§ Problem details
Pictures excluded, please transcribe exactly the lines from the one with "none -> red round brick K3 level 1" through the end of the records below, and nothing more.

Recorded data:

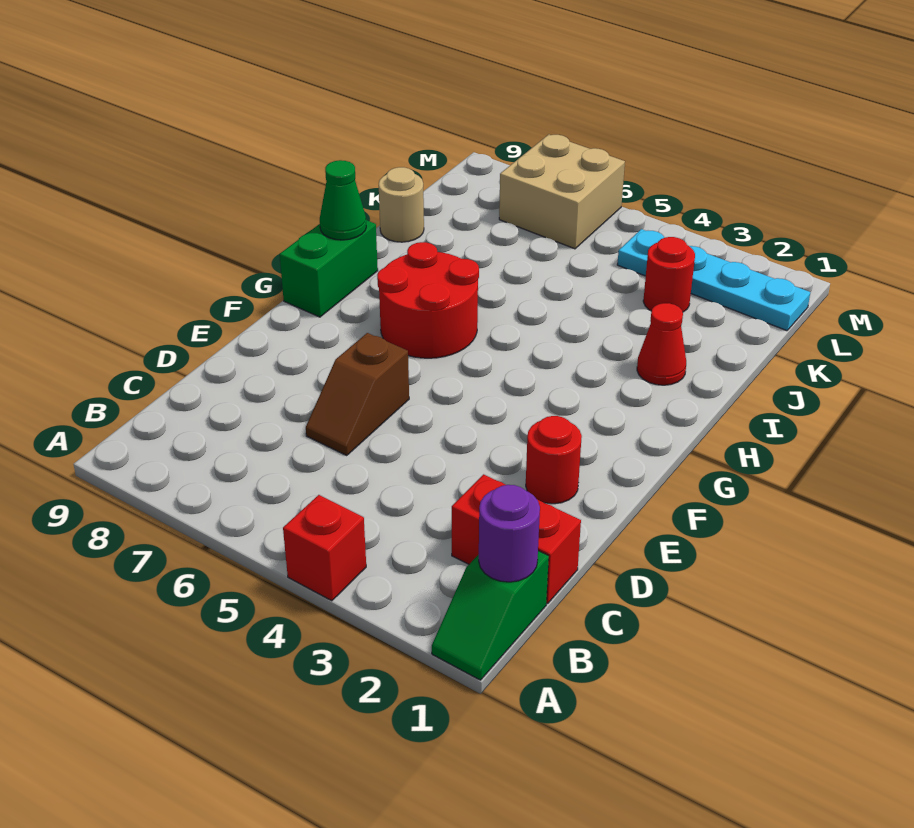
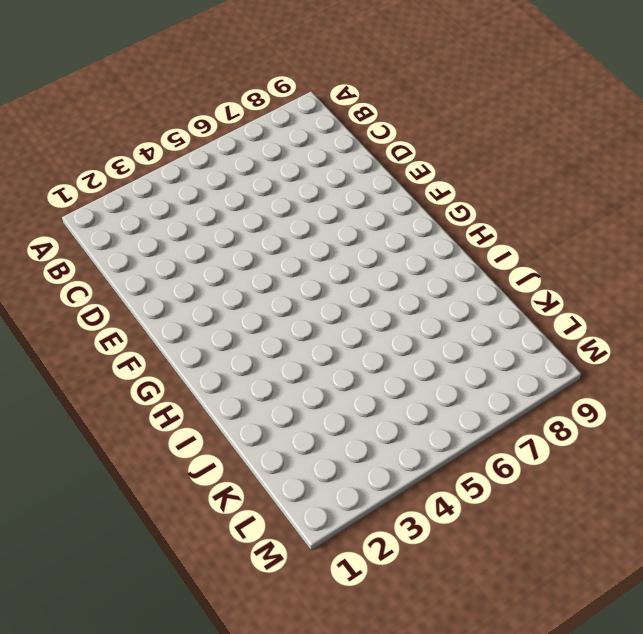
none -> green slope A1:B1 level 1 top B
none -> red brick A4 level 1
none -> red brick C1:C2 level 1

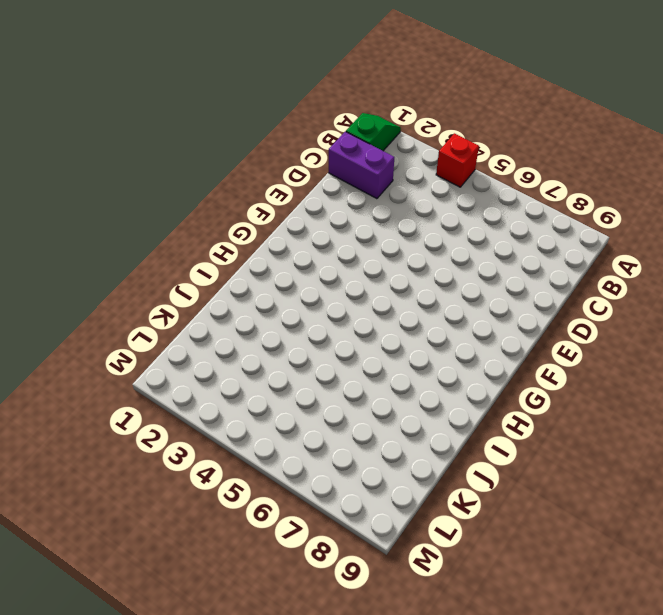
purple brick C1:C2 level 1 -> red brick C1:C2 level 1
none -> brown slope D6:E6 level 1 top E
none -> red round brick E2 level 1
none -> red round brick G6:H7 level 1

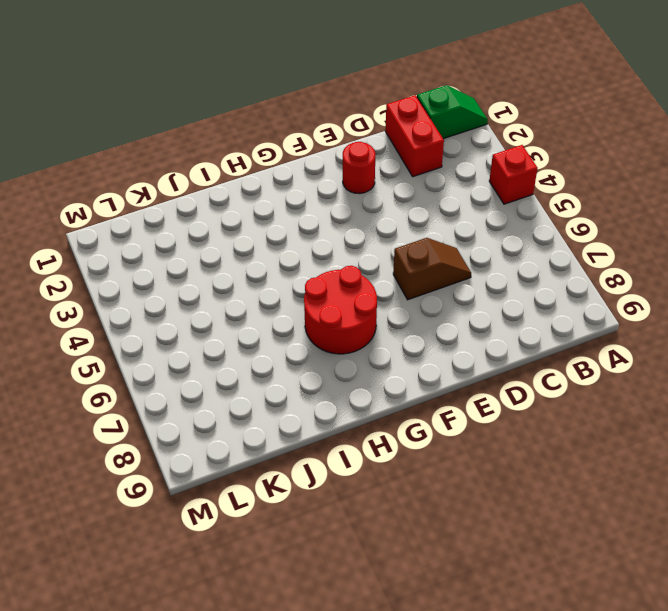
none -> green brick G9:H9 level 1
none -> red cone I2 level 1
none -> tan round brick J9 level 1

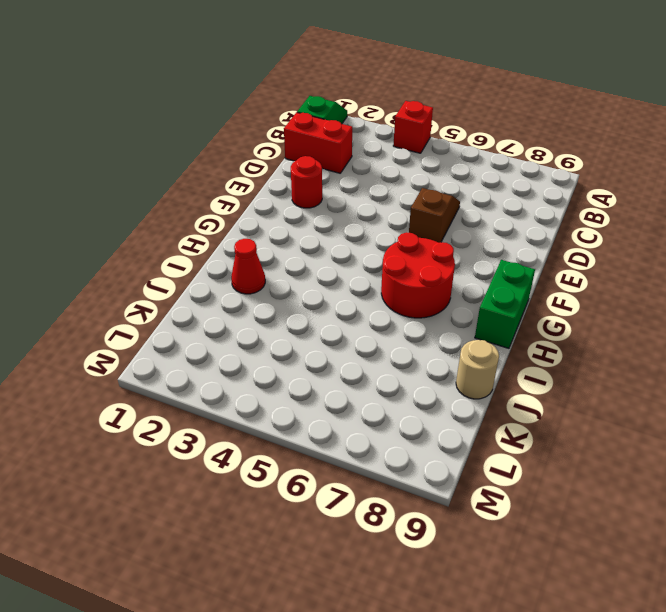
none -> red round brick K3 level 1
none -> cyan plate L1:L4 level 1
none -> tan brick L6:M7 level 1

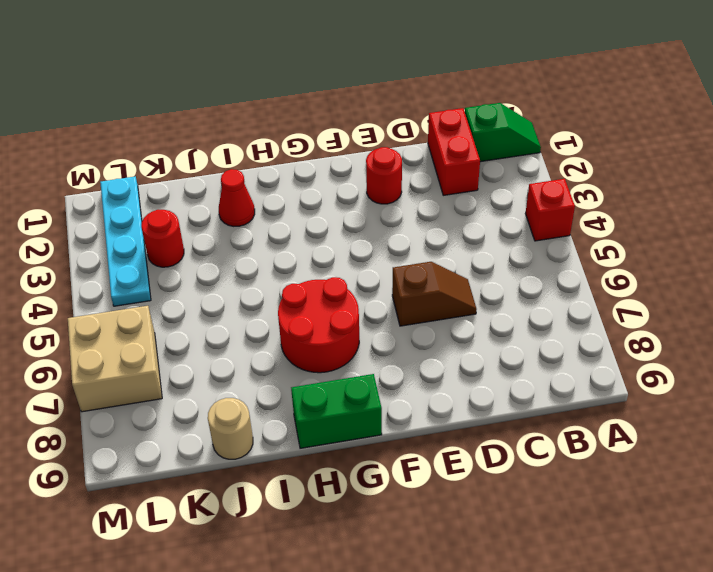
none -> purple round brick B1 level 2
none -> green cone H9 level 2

§ Answer for the task
none -> red round brick K3 level 1
none -> cyan plate L1:L4 level 1
none -> tan brick L6:M7 level 1

none -> purple round brick B1 level 2
none -> green cone H9 level 2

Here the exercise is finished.